Give back the data in full. Leave nothing out.

Material to process START

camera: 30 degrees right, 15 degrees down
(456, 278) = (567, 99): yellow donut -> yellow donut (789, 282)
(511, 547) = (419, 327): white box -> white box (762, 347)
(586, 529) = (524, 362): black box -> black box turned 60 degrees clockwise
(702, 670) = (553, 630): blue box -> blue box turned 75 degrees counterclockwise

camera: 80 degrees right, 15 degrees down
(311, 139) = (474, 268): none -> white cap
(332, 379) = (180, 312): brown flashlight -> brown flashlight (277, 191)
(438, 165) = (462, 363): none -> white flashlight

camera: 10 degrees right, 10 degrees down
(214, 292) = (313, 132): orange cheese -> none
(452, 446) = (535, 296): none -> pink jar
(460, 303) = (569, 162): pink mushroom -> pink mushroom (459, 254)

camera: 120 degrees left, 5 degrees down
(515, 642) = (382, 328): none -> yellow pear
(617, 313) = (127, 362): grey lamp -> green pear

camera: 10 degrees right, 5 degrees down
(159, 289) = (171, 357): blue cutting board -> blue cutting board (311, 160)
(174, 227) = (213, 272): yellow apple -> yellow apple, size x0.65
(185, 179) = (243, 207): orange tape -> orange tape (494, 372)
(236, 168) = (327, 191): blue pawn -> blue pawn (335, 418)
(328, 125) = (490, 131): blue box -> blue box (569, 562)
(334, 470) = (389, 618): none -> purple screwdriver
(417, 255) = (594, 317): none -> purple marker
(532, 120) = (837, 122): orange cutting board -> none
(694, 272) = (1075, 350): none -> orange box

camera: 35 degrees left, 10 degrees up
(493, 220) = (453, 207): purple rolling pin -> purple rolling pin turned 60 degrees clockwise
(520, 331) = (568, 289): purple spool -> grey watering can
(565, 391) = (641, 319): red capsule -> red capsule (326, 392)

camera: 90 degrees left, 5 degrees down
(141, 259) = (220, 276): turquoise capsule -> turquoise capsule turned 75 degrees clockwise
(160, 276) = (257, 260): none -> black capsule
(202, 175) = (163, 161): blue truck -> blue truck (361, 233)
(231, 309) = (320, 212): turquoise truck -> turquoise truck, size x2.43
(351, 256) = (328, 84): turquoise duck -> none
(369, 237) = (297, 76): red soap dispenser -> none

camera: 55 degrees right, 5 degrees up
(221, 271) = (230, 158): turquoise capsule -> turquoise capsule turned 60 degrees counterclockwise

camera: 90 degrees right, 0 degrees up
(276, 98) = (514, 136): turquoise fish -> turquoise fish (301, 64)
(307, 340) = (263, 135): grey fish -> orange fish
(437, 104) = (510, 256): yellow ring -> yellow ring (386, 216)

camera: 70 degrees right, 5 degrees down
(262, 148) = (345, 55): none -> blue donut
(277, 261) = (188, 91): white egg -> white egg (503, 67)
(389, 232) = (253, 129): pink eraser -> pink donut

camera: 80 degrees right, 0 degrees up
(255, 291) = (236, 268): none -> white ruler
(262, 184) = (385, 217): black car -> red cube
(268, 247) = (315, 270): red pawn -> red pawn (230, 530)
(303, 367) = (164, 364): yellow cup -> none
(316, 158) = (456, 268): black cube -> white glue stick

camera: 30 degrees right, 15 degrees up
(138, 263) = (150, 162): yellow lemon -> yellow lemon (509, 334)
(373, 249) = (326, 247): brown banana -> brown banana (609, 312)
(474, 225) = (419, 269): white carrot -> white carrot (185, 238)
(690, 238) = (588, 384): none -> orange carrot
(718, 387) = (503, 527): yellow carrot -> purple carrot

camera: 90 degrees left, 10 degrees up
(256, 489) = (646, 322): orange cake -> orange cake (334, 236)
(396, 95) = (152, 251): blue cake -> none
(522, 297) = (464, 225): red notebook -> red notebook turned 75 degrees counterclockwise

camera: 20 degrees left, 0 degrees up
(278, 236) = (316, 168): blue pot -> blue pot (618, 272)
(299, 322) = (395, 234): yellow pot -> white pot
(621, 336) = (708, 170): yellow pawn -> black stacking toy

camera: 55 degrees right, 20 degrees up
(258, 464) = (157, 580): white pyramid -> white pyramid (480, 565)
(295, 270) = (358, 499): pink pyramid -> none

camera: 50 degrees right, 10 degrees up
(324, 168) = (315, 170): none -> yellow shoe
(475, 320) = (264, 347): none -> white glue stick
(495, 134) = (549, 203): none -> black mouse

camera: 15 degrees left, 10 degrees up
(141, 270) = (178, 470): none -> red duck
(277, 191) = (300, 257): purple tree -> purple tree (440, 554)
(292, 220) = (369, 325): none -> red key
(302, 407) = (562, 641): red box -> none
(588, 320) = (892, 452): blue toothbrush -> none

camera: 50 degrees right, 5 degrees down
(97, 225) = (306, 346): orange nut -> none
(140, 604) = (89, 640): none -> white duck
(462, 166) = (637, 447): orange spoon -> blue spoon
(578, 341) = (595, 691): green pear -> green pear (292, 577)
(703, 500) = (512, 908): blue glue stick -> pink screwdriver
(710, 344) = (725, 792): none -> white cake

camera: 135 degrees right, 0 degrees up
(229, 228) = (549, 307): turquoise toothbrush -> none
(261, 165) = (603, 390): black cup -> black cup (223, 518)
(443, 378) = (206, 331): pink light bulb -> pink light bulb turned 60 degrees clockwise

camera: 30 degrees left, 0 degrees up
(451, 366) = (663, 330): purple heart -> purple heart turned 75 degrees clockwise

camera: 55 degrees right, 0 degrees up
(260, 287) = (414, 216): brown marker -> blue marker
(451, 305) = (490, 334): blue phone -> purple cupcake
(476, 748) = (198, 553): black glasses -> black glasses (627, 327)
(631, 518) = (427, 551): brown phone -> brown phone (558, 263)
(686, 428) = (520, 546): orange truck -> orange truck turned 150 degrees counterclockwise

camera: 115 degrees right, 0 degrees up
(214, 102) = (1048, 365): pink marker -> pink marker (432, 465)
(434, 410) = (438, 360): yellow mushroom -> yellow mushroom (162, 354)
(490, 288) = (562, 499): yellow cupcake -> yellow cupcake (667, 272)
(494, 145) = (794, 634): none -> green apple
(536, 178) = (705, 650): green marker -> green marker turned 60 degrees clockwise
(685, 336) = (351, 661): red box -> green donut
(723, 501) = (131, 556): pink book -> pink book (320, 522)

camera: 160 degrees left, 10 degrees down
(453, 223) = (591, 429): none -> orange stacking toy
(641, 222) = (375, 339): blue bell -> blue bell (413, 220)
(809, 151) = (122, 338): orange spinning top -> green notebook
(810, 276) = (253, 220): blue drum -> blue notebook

Material to process END

■ Completed task
camera: 30 degrees right, 15 degrees down
(456, 278) = (567, 99): yellow donut -> yellow donut (789, 282)
(511, 547) = (419, 327): white box -> white box (762, 347)
(586, 529) = (524, 362): black box -> black box turned 60 degrees clockwise
(702, 670) = (553, 630): blue box -> blue box turned 75 degrees counterclockwise

camera: 80 degrees right, 15 degrees down
(311, 139) = (474, 268): none -> white cap
(332, 379) = (180, 312): brown flashlight -> brown flashlight (277, 191)
(438, 165) = (462, 363): none -> white flashlight

camera: 10 degrees right, 10 degrees down
(214, 292) = (313, 132): orange cheese -> none
(452, 446) = (535, 296): none -> pink jar
(460, 303) = (569, 162): pink mushroom -> pink mushroom (459, 254)

camera: 120 degrees left, 5 degrees down
(515, 642) = (382, 328): none -> yellow pear
(617, 313) = (127, 362): grey lamp -> green pear

camera: 10 degrees right, 5 degrees down
(159, 289) = (171, 357): blue cutting board -> blue cutting board (311, 160)
(174, 227) = (213, 272): yellow apple -> yellow apple, size x0.65
(185, 179) = (243, 207): orange tape -> orange tape (494, 372)
(236, 168) = (327, 191): blue pawn -> blue pawn (335, 418)
(328, 125) = (490, 131): blue box -> blue box (569, 562)
(334, 470) = (389, 618): none -> purple screwdriver
(417, 255) = (594, 317): none -> purple marker
(532, 120) = (837, 122): orange cutting board -> none
(694, 272) = (1075, 350): none -> orange box

camera: 35 degrees left, 10 degrees up
(493, 220) = (453, 207): purple rolling pin -> purple rolling pin turned 60 degrees clockwise
(520, 331) = (568, 289): purple spool -> grey watering can
(565, 391) = (641, 319): red capsule -> red capsule (326, 392)

camera: 90 degrees left, 5 degrees down
(141, 259) = (220, 276): turquoise capsule -> turquoise capsule turned 75 degrees clockwise
(160, 276) = (257, 260): none -> black capsule
(202, 175) = (163, 161): blue truck -> blue truck (361, 233)
(231, 309) = (320, 212): turquoise truck -> turquoise truck, size x2.43
(351, 256) = (328, 84): turquoise duck -> none
(369, 237) = (297, 76): red soap dispenser -> none

camera: 55 degrees right, 5 degrees up
(221, 271) = (230, 158): turquoise capsule -> turquoise capsule turned 60 degrees counterclockwise

camera: 90 degrees right, 0 degrees up
(276, 98) = (514, 136): turquoise fish -> turquoise fish (301, 64)
(307, 340) = (263, 135): grey fish -> orange fish
(437, 104) = (510, 256): yellow ring -> yellow ring (386, 216)

camera: 70 degrees right, 5 degrees down
(262, 148) = (345, 55): none -> blue donut
(277, 261) = (188, 91): white egg -> white egg (503, 67)
(389, 232) = (253, 129): pink eraser -> pink donut

camera: 80 degrees right, 0 degrees up
(255, 291) = (236, 268): none -> white ruler
(262, 184) = (385, 217): black car -> red cube
(268, 247) = (315, 270): red pawn -> red pawn (230, 530)
(303, 367) = (164, 364): yellow cup -> none
(316, 158) = (456, 268): black cube -> white glue stick

camera: 30 degrees right, 15 degrees up
(138, 263) = (150, 162): yellow lemon -> yellow lemon (509, 334)
(373, 249) = (326, 247): brown banana -> brown banana (609, 312)
(474, 225) = (419, 269): white carrot -> white carrot (185, 238)
(690, 238) = (588, 384): none -> orange carrot
(718, 387) = (503, 527): yellow carrot -> purple carrot

camera: 90 degrees left, 10 degrees up
(256, 489) = (646, 322): orange cake -> orange cake (334, 236)
(396, 95) = (152, 251): blue cake -> none
(522, 297) = (464, 225): red notebook -> red notebook turned 75 degrees counterclockwise

camera: 20 degrees left, 0 degrees up
(278, 236) = (316, 168): blue pot -> blue pot (618, 272)
(299, 322) = (395, 234): yellow pot -> white pot
(621, 336) = (708, 170): yellow pawn -> black stacking toy

camera: 55 degrees right, 20 degrees up
(258, 464) = (157, 580): white pyramid -> white pyramid (480, 565)
(295, 270) = (358, 499): pink pyramid -> none

camera: 50 degrees right, 10 degrees up
(324, 168) = (315, 170): none -> yellow shoe
(475, 320) = (264, 347): none -> white glue stick
(495, 134) = (549, 203): none -> black mouse

camera: 15 degrees left, 10 degrees up
(141, 270) = (178, 470): none -> red duck
(277, 191) = (300, 257): purple tree -> purple tree (440, 554)
(292, 220) = (369, 325): none -> red key
(302, 407) = (562, 641): red box -> none
(588, 320) = (892, 452): blue toothbrush -> none

camera: 50 degrees right, 5 degrees down
(97, 225) = (306, 346): orange nut -> none
(140, 604) = (89, 640): none -> white duck
(462, 166) = (637, 447): orange spoon -> blue spoon
(578, 341) = (595, 691): green pear -> green pear (292, 577)
(703, 500) = (512, 908): blue glue stick -> pink screwdriver
(710, 344) = (725, 792): none -> white cake

camera: 135 degrees right, 0 degrees up
(229, 228) = (549, 307): turquoise toothbrush -> none
(261, 165) = (603, 390): black cup -> black cup (223, 518)
(443, 378) = (206, 331): pink light bulb -> pink light bulb turned 60 degrees clockwise

camera: 30 degrees left, 0 degrees up
(451, 366) = (663, 330): purple heart -> purple heart turned 75 degrees clockwise

camera: 55 degrees right, 0 degrees up
(260, 287) = (414, 216): brown marker -> blue marker
(451, 305) = (490, 334): blue phone -> purple cupcake
(476, 748) = (198, 553): black glasses -> black glasses (627, 327)
(631, 518) = (427, 551): brown phone -> brown phone (558, 263)
(686, 428) = (520, 546): orange truck -> orange truck turned 150 degrees counterclockwise

camera: 115 degrees right, 0 degrees up
(214, 102) = (1048, 365): pink marker -> pink marker (432, 465)
(434, 410) = (438, 360): yellow mushroom -> yellow mushroom (162, 354)
(490, 288) = (562, 499): yellow cupcake -> yellow cupcake (667, 272)
(494, 145) = (794, 634): none -> green apple
(536, 178) = (705, 650): green marker -> green marker turned 60 degrees clockwise
(685, 336) = (351, 661): red box -> green donut
(723, 501) = (131, 556): pink book -> pink book (320, 522)

camera: 160 degrees left, 10 degrees down
(453, 223) = (591, 429): none -> orange stacking toy
(641, 222) = (375, 339): blue bell -> blue bell (413, 220)
(809, 151) = (122, 338): orange spinning top -> green notebook
(810, 276) = (253, 220): blue drum -> blue notebook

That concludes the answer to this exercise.